_What the task asks_:
Look through the data below and work out how many lines contain the string "button". Give the number alone.

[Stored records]
-- -- --

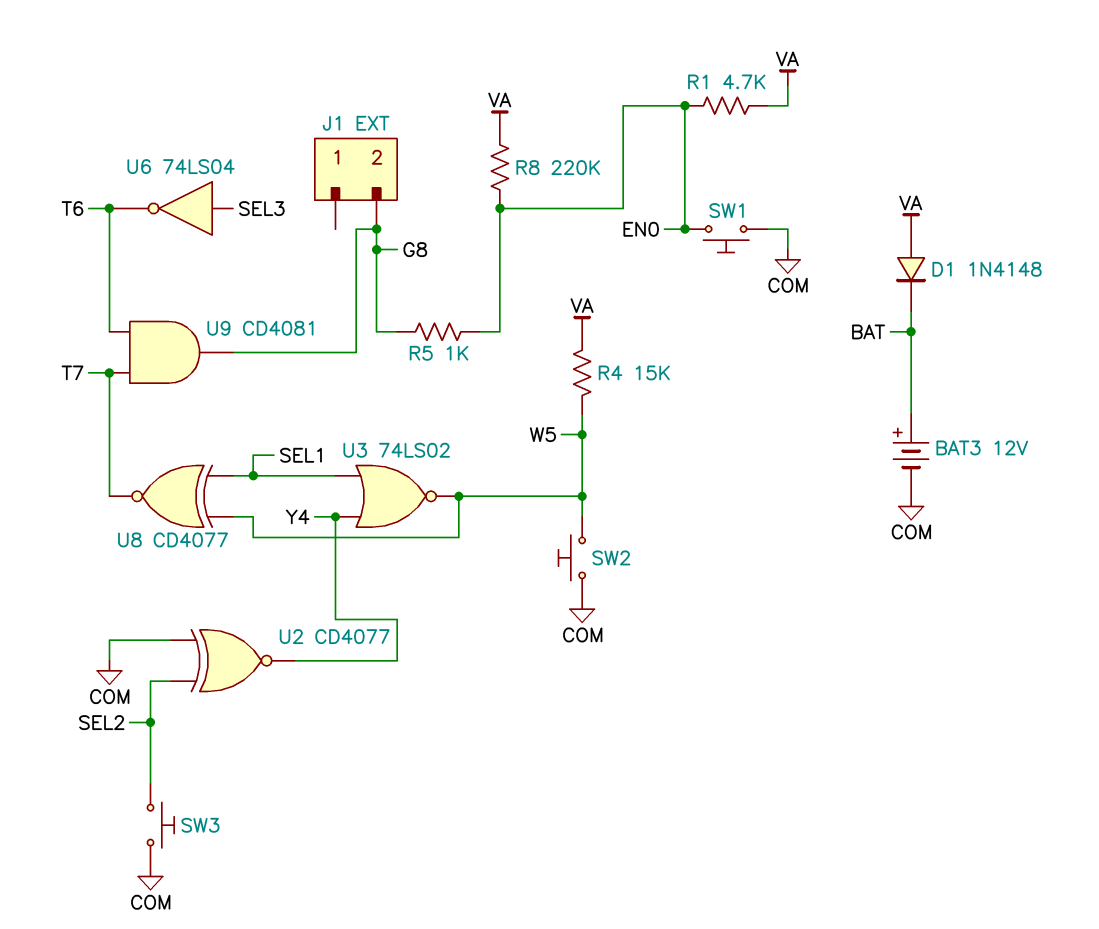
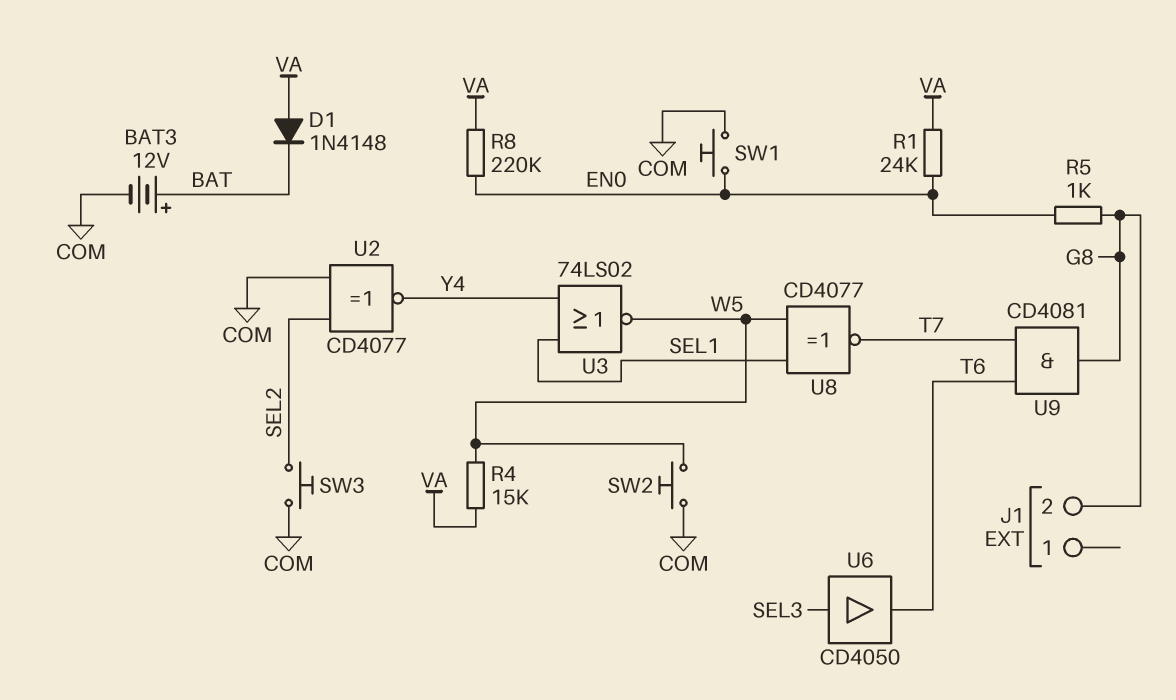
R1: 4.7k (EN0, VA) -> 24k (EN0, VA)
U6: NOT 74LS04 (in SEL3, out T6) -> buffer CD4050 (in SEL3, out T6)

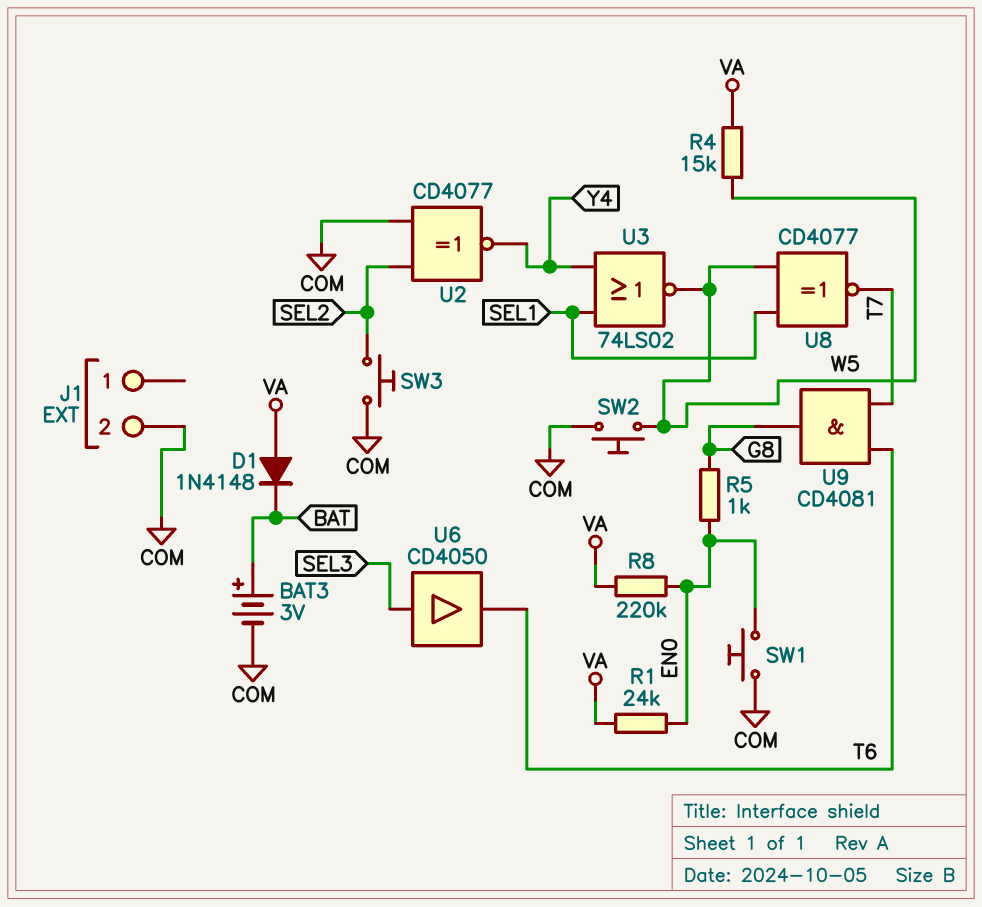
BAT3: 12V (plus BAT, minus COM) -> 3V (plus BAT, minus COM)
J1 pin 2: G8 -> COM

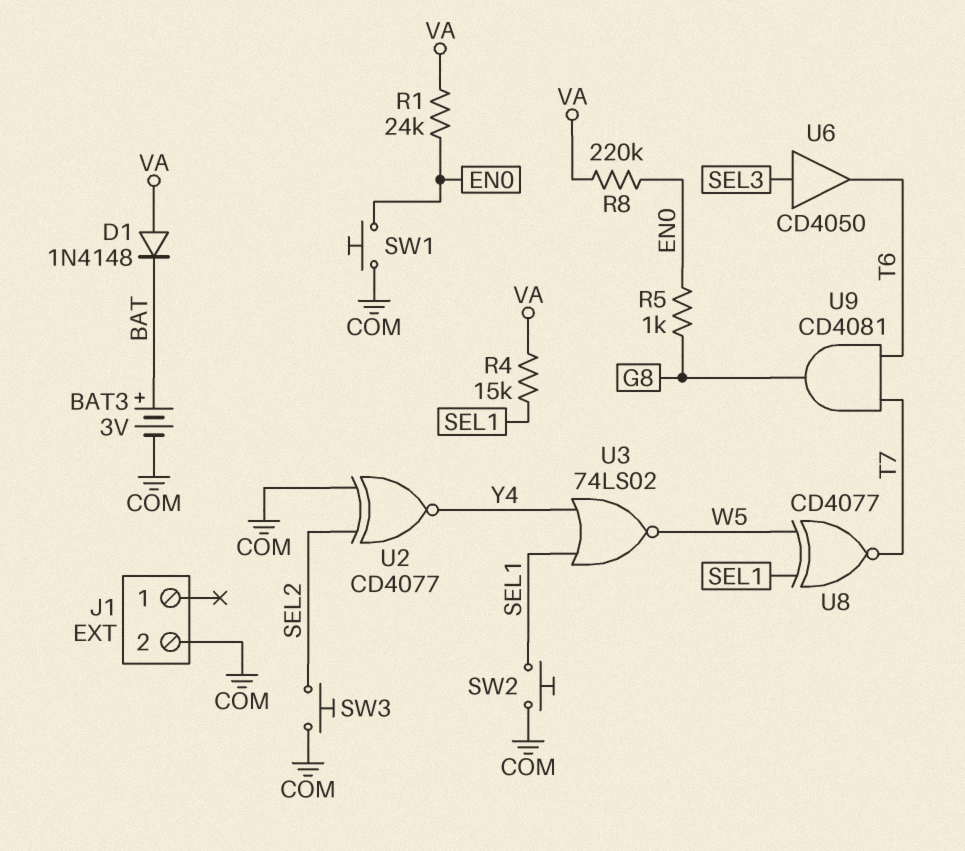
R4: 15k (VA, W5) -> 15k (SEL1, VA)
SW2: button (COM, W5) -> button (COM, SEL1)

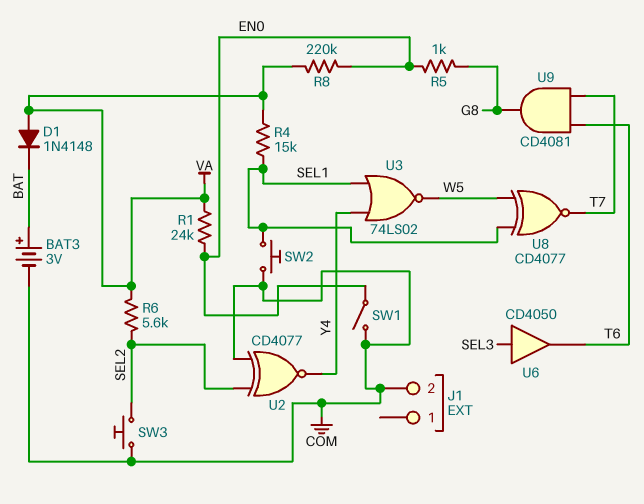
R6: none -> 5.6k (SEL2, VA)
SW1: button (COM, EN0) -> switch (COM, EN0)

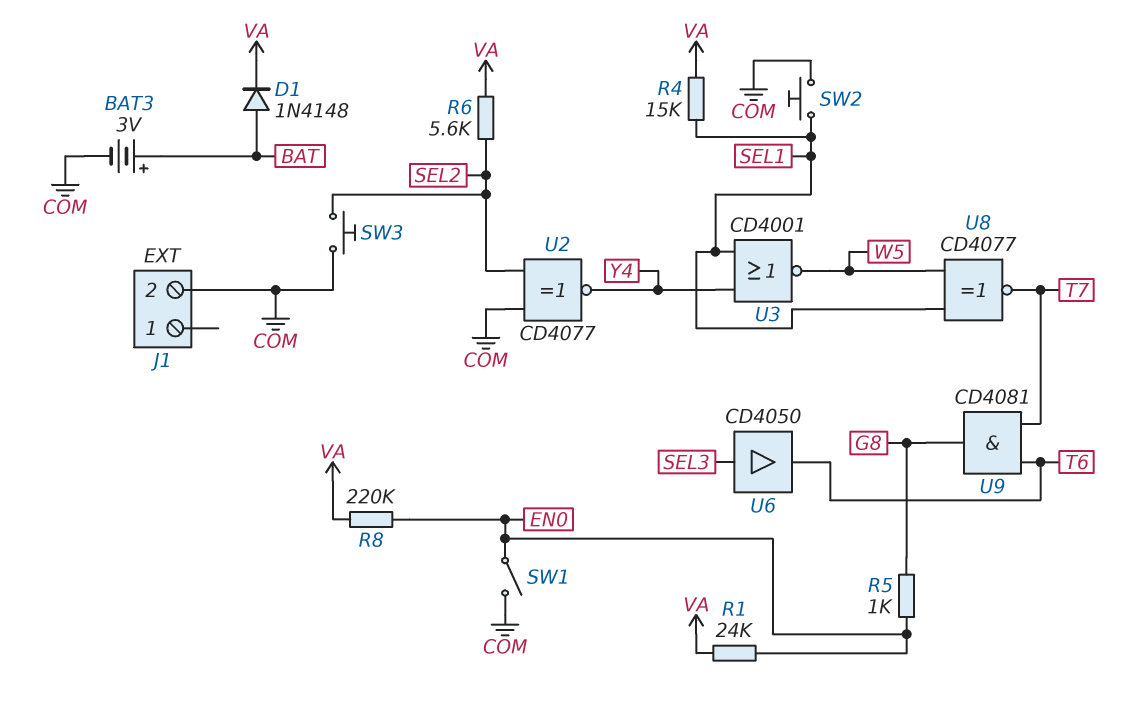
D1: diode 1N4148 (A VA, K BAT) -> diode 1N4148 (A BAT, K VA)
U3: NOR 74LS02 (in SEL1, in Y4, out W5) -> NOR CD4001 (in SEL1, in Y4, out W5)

-- -- --

_Exercise solution_:
2